◆ EXERCISE REQUIREMENTS: Please look for the string "camera" below and report every line in which it occurs.

◆ PROVIDED RECORDS:
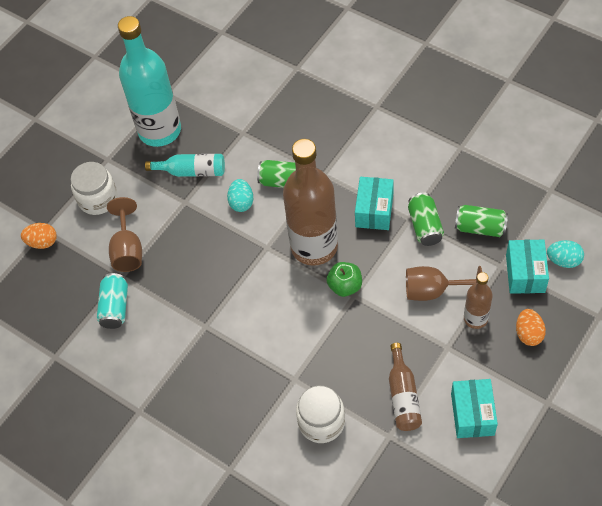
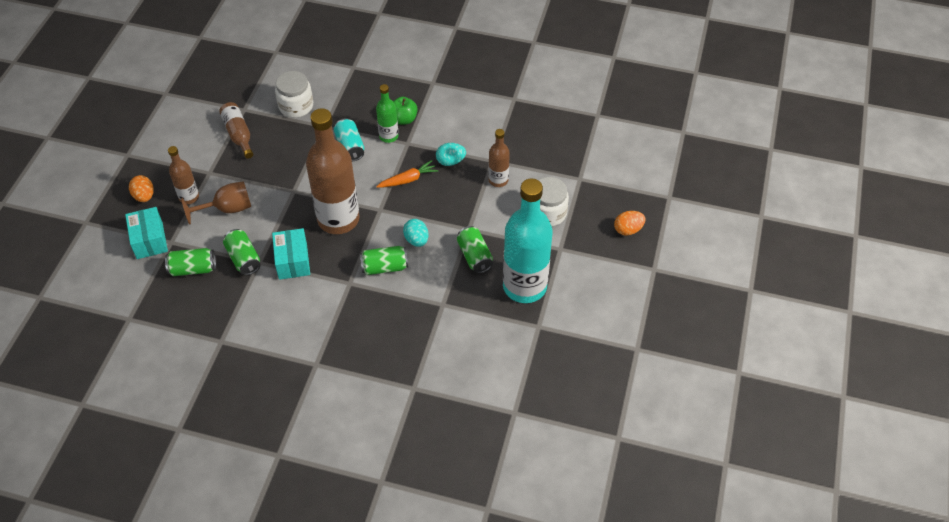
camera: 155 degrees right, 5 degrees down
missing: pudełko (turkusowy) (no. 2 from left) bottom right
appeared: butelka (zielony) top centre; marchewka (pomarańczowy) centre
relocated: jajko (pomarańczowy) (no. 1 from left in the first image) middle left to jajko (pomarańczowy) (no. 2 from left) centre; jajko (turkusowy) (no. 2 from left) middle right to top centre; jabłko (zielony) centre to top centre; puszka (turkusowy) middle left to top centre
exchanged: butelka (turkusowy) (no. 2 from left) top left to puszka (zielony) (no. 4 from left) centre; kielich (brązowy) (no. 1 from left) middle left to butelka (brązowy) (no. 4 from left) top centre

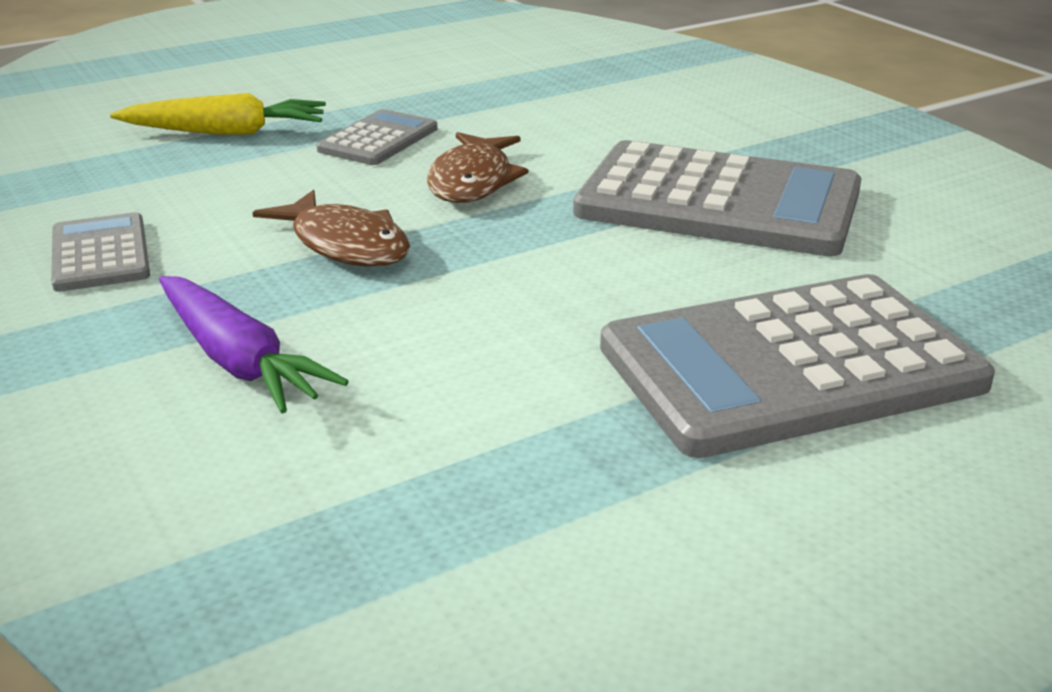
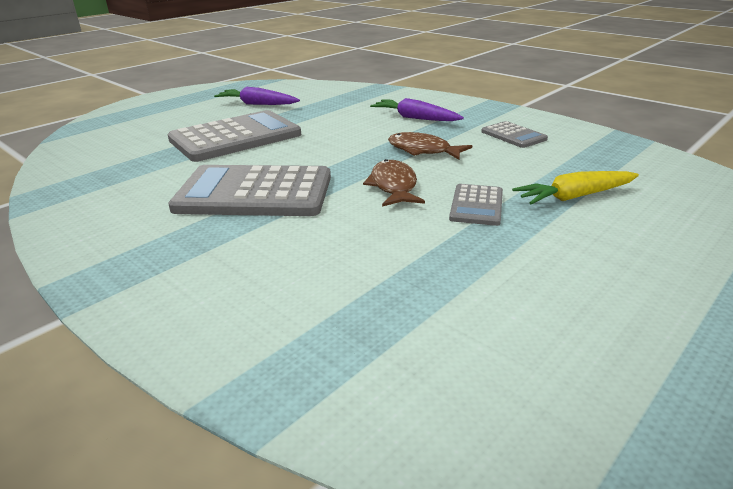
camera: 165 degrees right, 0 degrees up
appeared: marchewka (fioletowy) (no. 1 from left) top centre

◆ OUTPUT:
camera: 155 degrees right, 5 degrees down
camera: 165 degrees right, 0 degrees up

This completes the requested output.